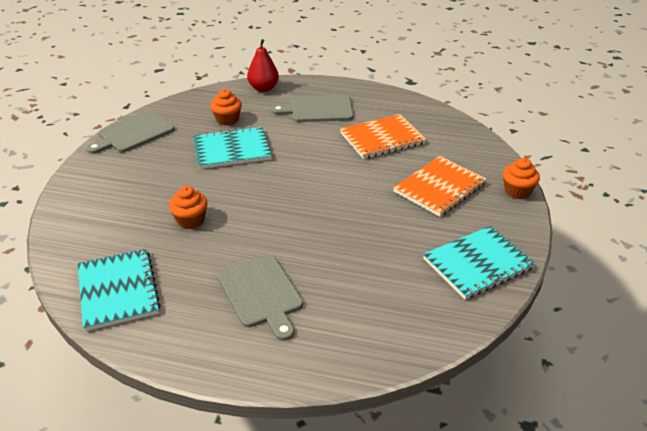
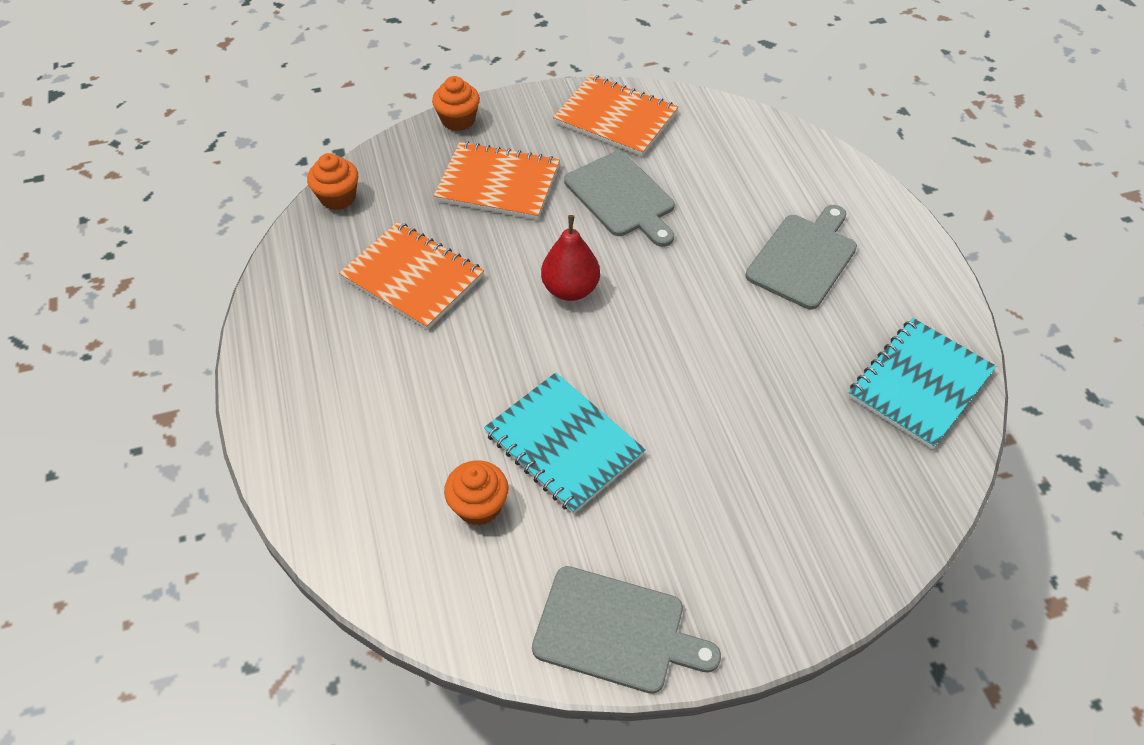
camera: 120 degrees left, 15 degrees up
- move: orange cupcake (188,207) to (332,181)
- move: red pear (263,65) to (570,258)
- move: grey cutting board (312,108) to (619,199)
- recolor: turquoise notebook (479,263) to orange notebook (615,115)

» **Your instructions**
Pictures aside, the material must be written out word for word.

» **Response to this task**
camera: 120 degrees left, 15 degrees up
- move: orange cupcake (188,207) to (332,181)
- move: red pear (263,65) to (570,258)
- move: grey cutting board (312,108) to (619,199)
- recolor: turquoise notebook (479,263) to orange notebook (615,115)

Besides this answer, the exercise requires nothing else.